Collected data:
>>>>>

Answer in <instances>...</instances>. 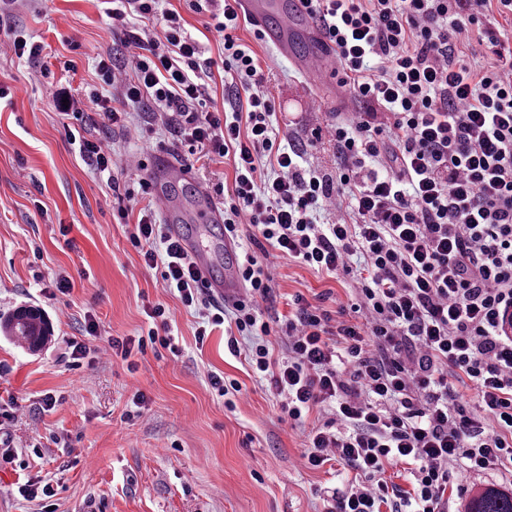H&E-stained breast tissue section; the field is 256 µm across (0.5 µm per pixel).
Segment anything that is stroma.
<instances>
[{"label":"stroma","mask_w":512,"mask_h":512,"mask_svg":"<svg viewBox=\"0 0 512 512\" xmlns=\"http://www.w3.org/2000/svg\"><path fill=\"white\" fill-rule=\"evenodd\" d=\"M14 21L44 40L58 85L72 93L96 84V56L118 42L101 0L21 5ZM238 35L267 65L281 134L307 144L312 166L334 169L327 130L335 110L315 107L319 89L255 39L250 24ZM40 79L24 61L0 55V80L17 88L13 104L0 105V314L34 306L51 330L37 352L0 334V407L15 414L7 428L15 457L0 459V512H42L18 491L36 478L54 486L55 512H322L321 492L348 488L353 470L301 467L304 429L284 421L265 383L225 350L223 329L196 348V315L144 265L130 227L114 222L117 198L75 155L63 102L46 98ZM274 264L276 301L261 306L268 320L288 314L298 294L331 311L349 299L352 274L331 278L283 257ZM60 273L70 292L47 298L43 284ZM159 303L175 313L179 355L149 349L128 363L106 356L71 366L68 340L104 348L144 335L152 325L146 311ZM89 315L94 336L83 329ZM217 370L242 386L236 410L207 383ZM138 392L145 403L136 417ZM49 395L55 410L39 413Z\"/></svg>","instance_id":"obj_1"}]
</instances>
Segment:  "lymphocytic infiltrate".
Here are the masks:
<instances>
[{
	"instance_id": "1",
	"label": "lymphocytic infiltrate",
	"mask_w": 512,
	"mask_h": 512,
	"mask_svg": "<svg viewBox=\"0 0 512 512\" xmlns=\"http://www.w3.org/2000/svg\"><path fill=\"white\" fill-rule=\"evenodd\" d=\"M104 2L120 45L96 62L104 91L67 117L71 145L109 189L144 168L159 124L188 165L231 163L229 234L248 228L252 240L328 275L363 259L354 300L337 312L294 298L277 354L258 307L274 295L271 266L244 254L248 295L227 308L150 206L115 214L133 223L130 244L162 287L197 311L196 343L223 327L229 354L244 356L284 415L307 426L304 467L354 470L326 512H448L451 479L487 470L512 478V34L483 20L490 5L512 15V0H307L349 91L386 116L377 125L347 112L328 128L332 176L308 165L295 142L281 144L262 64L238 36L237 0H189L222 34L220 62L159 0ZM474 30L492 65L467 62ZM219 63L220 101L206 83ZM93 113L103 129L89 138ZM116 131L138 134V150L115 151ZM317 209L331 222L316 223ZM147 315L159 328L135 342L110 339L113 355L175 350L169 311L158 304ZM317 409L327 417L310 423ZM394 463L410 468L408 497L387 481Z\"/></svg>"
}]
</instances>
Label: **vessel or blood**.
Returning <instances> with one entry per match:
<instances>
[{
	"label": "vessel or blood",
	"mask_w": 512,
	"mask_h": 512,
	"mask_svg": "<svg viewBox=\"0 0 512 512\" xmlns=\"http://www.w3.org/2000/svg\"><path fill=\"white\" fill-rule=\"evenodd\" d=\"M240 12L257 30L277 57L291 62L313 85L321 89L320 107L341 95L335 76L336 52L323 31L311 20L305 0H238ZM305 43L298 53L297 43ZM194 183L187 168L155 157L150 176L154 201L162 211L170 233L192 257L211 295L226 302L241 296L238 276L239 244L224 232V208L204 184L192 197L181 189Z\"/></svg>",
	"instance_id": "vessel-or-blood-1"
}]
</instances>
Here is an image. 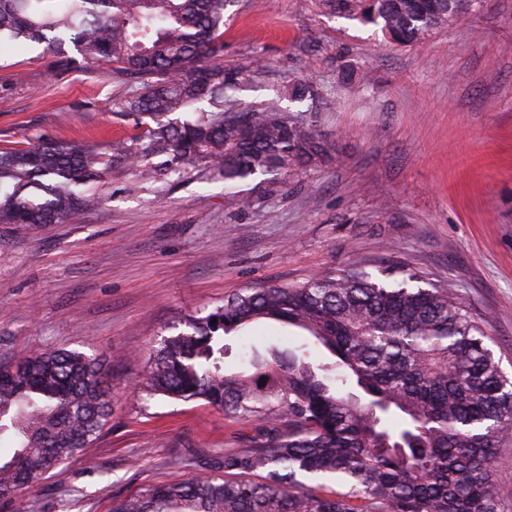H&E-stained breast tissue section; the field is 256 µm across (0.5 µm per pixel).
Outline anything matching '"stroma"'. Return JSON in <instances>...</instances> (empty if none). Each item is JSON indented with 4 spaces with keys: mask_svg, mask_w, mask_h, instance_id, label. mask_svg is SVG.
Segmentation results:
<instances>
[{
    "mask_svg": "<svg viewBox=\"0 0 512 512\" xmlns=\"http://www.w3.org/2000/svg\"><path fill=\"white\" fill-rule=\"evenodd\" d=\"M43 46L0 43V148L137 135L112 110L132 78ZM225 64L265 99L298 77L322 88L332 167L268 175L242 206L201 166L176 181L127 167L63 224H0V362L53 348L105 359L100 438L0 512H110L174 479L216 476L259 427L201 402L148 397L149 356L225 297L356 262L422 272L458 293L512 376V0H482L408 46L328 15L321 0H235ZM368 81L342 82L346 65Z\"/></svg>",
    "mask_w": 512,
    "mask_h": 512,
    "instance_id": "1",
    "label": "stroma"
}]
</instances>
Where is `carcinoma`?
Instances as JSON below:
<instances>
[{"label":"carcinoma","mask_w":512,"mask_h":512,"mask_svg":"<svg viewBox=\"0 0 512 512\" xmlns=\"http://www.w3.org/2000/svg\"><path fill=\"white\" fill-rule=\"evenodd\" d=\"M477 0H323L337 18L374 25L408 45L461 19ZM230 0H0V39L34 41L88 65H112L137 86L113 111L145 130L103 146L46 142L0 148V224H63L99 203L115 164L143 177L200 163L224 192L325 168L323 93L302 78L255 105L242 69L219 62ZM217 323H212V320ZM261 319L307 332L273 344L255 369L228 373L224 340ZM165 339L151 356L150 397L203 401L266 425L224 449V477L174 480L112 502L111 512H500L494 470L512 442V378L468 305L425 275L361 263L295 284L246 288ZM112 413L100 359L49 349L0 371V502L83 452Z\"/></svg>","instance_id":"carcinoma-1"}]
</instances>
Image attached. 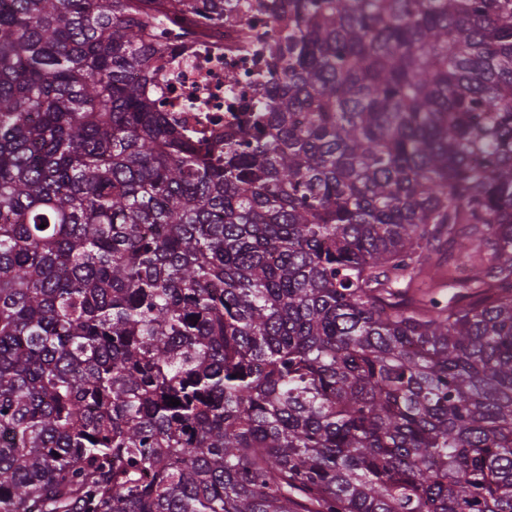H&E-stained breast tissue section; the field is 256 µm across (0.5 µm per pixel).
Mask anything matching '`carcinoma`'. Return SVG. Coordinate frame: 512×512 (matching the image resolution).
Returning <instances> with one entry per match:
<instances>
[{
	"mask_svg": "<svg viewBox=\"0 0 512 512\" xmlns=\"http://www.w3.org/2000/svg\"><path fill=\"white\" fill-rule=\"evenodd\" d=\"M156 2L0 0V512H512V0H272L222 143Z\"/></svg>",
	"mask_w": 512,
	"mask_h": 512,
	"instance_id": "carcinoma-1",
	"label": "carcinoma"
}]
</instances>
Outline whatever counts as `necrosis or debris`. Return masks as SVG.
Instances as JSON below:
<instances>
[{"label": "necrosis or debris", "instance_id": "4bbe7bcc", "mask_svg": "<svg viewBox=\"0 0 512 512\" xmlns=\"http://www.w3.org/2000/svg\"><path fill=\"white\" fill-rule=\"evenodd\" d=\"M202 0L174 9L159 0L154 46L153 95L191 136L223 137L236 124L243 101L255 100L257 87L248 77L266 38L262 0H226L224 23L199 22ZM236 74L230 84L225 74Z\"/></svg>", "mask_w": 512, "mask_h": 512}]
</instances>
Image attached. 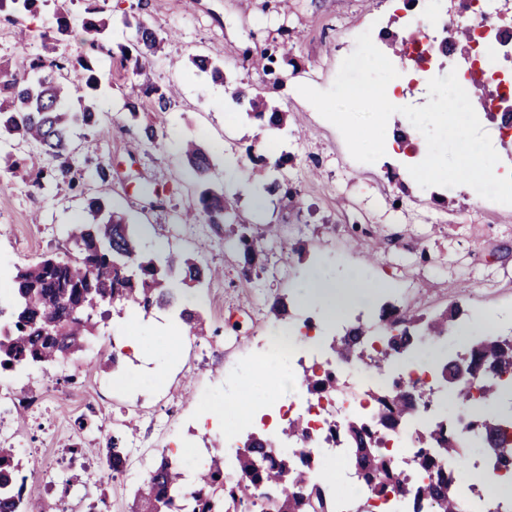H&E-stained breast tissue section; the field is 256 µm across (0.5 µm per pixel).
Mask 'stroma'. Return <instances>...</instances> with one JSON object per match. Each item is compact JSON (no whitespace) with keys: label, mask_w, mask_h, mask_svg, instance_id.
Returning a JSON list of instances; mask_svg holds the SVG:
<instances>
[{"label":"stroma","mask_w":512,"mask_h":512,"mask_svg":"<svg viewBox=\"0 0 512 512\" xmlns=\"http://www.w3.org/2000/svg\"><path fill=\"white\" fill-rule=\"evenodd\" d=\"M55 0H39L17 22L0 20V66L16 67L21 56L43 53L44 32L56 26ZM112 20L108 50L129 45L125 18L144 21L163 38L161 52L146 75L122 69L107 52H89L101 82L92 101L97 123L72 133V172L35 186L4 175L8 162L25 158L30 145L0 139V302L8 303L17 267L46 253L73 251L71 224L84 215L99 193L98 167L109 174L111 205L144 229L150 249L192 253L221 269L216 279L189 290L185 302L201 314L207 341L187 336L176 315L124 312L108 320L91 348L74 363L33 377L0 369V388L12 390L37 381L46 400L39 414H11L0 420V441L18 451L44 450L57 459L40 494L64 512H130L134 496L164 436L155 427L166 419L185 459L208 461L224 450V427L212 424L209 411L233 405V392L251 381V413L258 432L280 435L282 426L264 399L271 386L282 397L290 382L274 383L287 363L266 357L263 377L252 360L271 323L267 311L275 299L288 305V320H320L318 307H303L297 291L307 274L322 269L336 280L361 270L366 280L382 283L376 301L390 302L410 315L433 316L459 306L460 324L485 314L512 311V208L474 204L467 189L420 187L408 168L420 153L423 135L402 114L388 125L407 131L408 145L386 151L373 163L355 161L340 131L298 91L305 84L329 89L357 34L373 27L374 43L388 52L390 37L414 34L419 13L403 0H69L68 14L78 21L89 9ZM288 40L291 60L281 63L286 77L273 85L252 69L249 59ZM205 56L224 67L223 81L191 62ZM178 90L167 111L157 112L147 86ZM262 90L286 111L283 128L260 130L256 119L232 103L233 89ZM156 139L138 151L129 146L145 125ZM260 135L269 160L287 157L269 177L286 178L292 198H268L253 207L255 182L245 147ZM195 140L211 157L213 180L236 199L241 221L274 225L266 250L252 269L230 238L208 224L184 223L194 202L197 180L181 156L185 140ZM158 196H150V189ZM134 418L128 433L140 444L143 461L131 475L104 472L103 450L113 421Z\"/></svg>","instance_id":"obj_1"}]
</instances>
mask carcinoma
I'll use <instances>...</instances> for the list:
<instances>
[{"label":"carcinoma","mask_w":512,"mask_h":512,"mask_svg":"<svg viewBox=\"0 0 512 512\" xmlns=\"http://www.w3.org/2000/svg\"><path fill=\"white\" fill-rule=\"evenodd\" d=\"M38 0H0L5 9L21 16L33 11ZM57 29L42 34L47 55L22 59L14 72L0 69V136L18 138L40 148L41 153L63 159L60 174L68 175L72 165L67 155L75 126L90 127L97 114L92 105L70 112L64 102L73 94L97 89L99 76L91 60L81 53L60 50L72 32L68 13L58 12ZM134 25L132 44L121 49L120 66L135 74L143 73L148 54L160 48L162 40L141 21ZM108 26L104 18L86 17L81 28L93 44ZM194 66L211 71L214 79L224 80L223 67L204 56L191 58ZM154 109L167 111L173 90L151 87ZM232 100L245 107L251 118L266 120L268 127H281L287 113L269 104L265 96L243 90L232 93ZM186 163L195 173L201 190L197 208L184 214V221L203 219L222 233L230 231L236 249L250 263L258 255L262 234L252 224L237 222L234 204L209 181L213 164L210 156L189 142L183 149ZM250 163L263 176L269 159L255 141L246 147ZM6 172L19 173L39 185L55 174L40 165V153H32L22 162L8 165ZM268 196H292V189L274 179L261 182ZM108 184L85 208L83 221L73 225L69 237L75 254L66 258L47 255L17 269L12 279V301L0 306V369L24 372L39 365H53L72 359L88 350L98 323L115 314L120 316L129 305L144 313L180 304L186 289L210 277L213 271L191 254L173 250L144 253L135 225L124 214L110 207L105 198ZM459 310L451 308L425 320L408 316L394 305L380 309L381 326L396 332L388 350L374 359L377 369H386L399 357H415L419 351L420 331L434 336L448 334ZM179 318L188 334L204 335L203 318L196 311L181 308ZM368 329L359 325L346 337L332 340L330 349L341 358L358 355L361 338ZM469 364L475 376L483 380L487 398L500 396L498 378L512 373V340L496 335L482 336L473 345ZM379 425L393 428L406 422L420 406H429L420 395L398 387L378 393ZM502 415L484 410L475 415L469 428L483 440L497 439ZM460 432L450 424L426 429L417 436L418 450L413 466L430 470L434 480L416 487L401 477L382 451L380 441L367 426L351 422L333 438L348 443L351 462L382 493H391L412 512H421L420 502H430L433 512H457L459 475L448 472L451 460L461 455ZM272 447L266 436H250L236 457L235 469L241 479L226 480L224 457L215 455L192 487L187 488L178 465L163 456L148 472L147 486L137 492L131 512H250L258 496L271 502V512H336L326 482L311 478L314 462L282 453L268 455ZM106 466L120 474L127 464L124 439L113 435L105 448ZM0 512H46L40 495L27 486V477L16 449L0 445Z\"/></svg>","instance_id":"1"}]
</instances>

<<<<<

● **SHORT TASK**: Count the lines of the listing above that include the word "item" and state the total with nothing else.

● **RESPONSE TO THE EXERCISE**: 2